▸ Task details
Retype the listing exactly, with no images.

*** Opening of Data provided ***

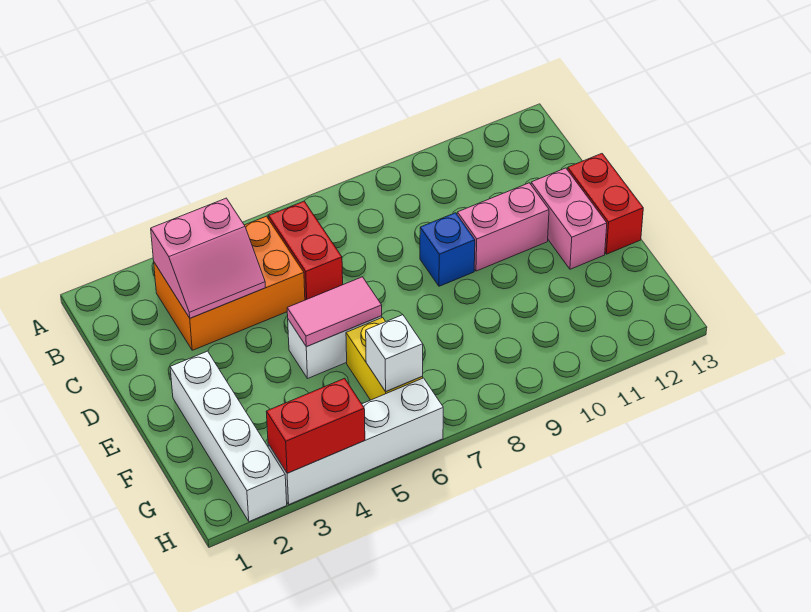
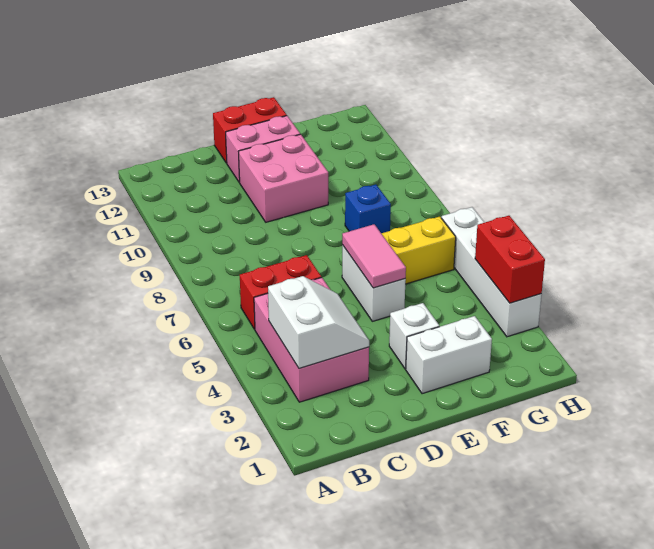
orange 2x3 brick [154,216,305,350] -> pink 2x3 brick [254,277,369,402]
pink 2x2 slope [151,198,266,318] -> white 2x2 slope [268,276,369,368]
blue 1x1 brick [420,213,475,286] -> blue 1x1 brick moved to [345,184,391,233]
pink 1x2 brick [457,183,549,271] -> pink 2x2 brick [239,134,328,222]
white 1x4 brick [170,351,287,521] -> white 1x2 brick [406,316,492,394]
white 1x1 brick [366,315,423,391] -> white 1x1 brick moved to [389,303,439,369]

*** Close of Data provided ***

▸ Solution to the problem
orange 2x3 brick [154,216,305,350] -> pink 2x3 brick [254,277,369,402]
pink 2x2 slope [151,198,266,318] -> white 2x2 slope [268,276,369,368]
blue 1x1 brick [420,213,475,286] -> blue 1x1 brick moved to [345,184,391,233]
pink 1x2 brick [457,183,549,271] -> pink 2x2 brick [239,134,328,222]
white 1x4 brick [170,351,287,521] -> white 1x2 brick [406,316,492,394]
white 1x1 brick [366,315,423,391] -> white 1x1 brick moved to [389,303,439,369]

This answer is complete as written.